▶ _Problem_: Find every line in the records below that holds the word "white" and copy it.

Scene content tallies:
____

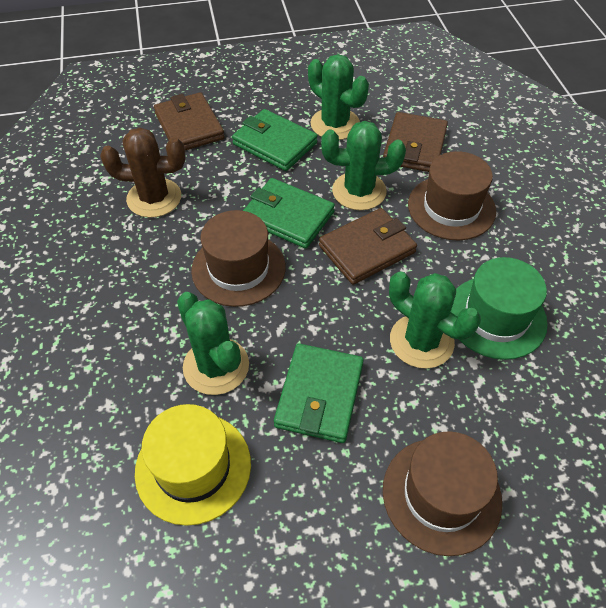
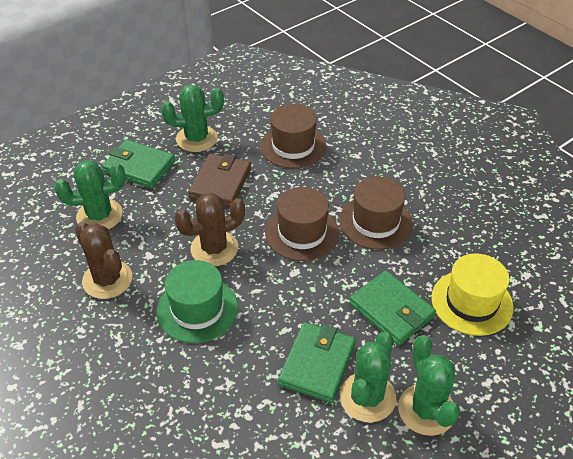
brown cactus: [100,128,186,218] = 1 -> [75,222,133,299] [174,193,245,266] = 2
brown wallet: [154,92,225,150] [319,208,417,285] [383,112,448,172] = 3 -> [188,154,251,207] = 1

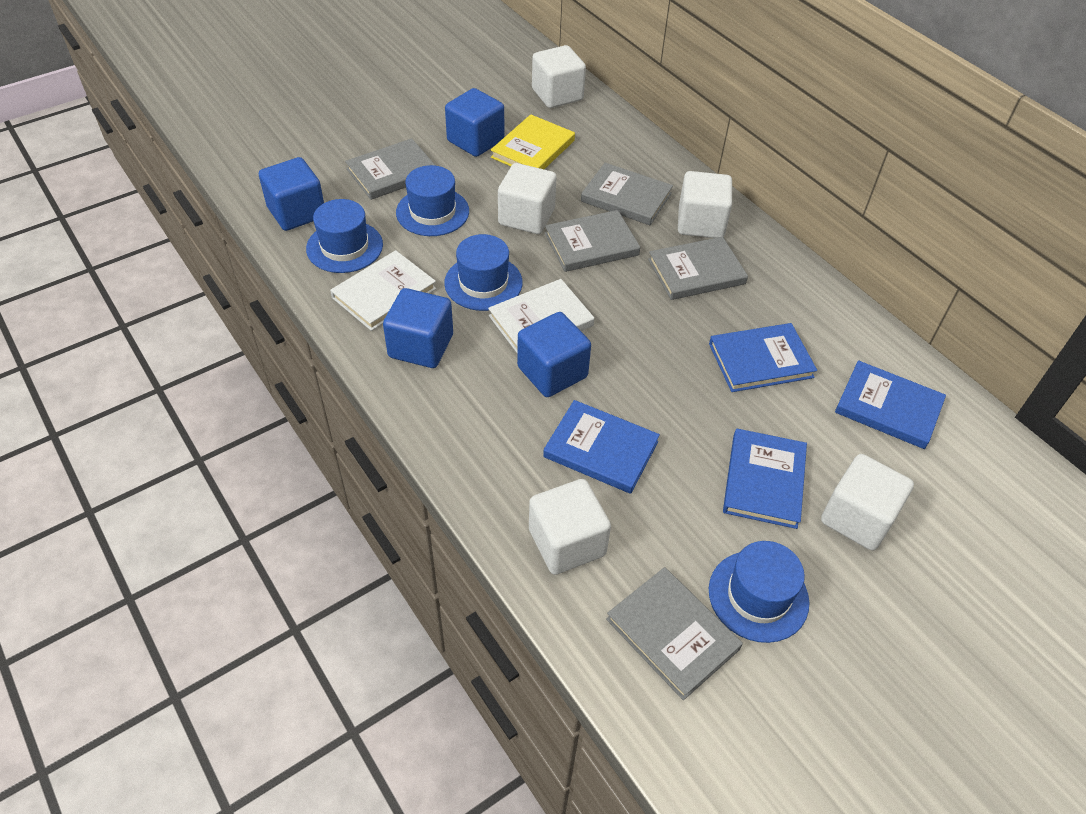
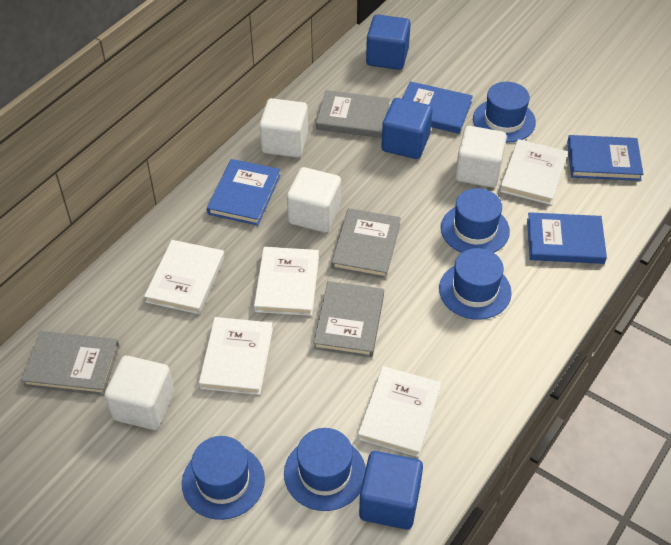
blue cube: [259,157,324,231] [383,288,453,368] [445,88,504,157] [517,312,591,397] = 4 -> [359,451,423,529] [366,14,411,70] [381,98,432,159] = 3
blue hat: [306,199,383,273] [396,165,469,236] [444,234,523,311] [709,541,809,643] = 4 -> [182,436,265,520] [284,428,366,511] [439,248,512,320] [441,188,510,253] [473,82,536,143] = 5
grey book: [345,138,436,200] [545,210,640,272] [581,163,673,225] [606,567,743,700] [648,237,748,300] = 5 -> [21,331,119,395] [313,281,384,358] [316,90,390,138] [331,208,401,279] = 4
white book: [330,250,436,331] [488,279,594,353] = 2 -> [144,240,225,314] [199,317,273,395] [254,247,319,316] [358,366,441,457] [500,139,568,205] = 5
white cube: [498,163,557,234] [529,479,611,575] [532,45,586,108] [678,171,732,238] [821,454,914,551] = 5 -> [105,356,174,430] [259,98,308,158] [287,167,341,233] [455,126,507,188] = 4
yellow book: [491,114,575,169] = 1 -> none = 0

____

▶ _Solution to the problem_:
white book: [330,250,436,331] [488,279,594,353] = 2 -> [144,240,225,314] [199,317,273,395] [254,247,319,316] [358,366,441,457] [500,139,568,205] = 5
white cube: [498,163,557,234] [529,479,611,575] [532,45,586,108] [678,171,732,238] [821,454,914,551] = 5 -> [105,356,174,430] [259,98,308,158] [287,167,341,233] [455,126,507,188] = 4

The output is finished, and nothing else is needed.